[Coordinate-based change listings]
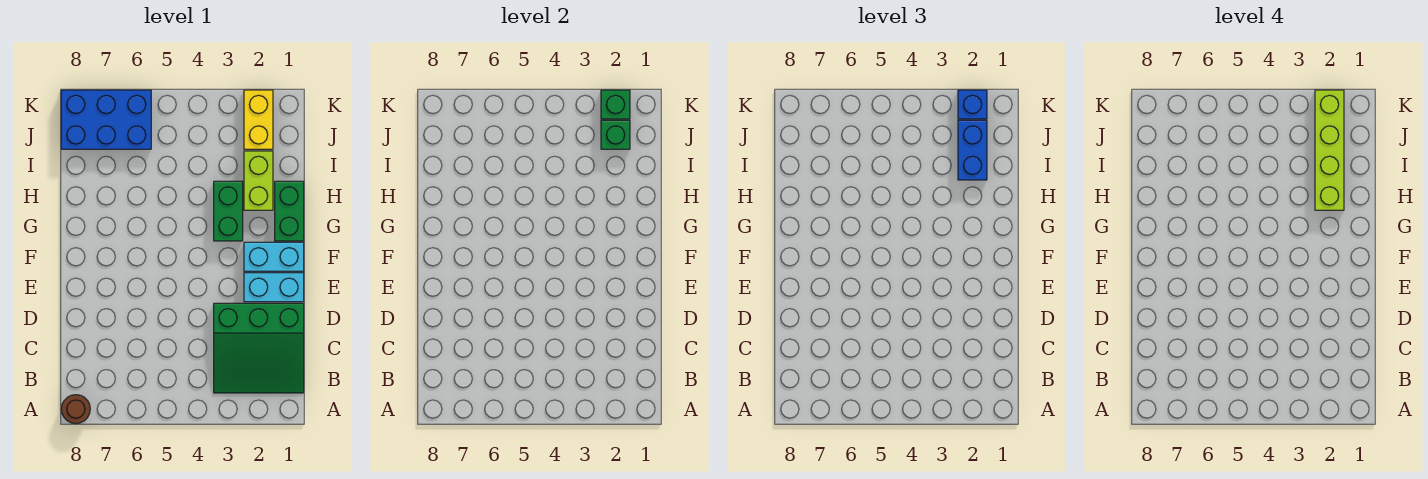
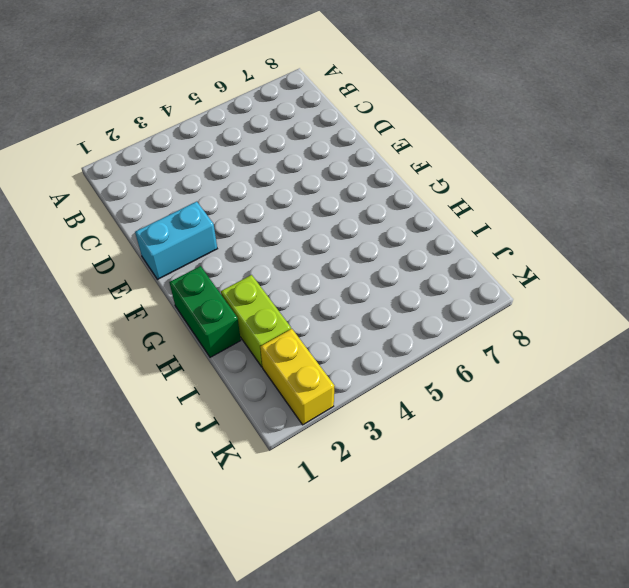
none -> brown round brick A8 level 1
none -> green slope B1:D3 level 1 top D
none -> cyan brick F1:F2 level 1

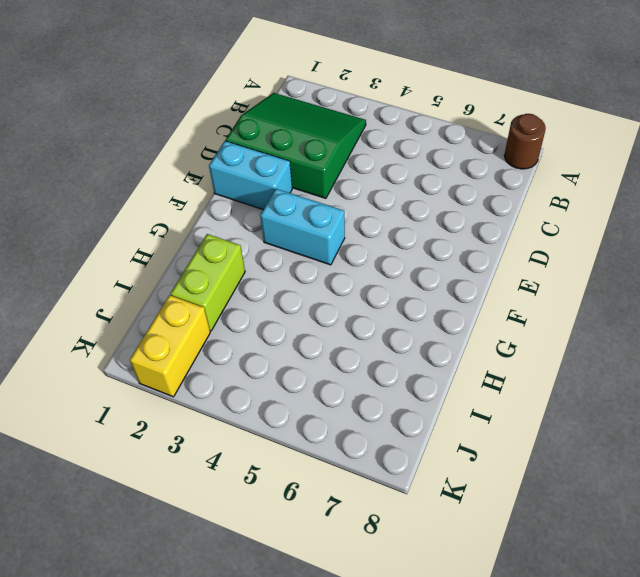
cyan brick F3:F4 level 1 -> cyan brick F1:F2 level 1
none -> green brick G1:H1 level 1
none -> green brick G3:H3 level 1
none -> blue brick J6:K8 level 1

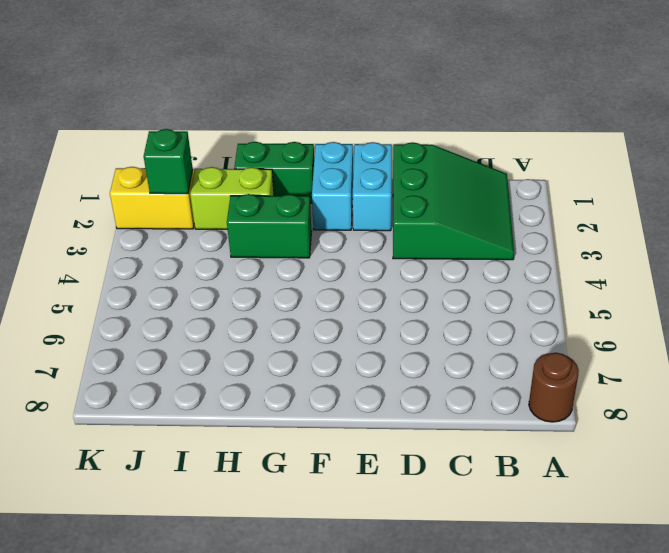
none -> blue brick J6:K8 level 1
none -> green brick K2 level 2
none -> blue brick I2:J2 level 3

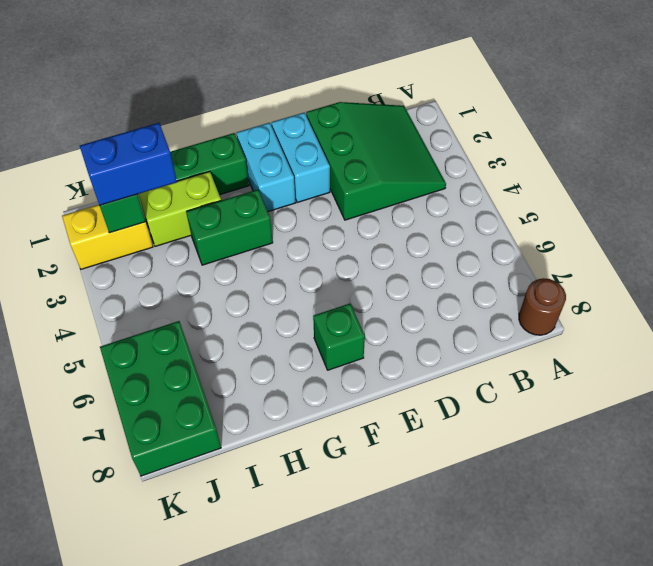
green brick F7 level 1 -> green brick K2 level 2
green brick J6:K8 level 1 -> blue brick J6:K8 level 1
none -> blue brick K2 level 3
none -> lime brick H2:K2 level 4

## ABOUT THIS EXERCISE
An exact copy of the entries, minus the pictures, is what to return.

## TASK RESPONSE
none -> brown round brick A8 level 1
none -> green slope B1:D3 level 1 top D
none -> cyan brick F1:F2 level 1

cyan brick F3:F4 level 1 -> cyan brick F1:F2 level 1
none -> green brick G1:H1 level 1
none -> green brick G3:H3 level 1
none -> blue brick J6:K8 level 1

none -> blue brick J6:K8 level 1
none -> green brick K2 level 2
none -> blue brick I2:J2 level 3

green brick F7 level 1 -> green brick K2 level 2
green brick J6:K8 level 1 -> blue brick J6:K8 level 1
none -> blue brick K2 level 3
none -> lime brick H2:K2 level 4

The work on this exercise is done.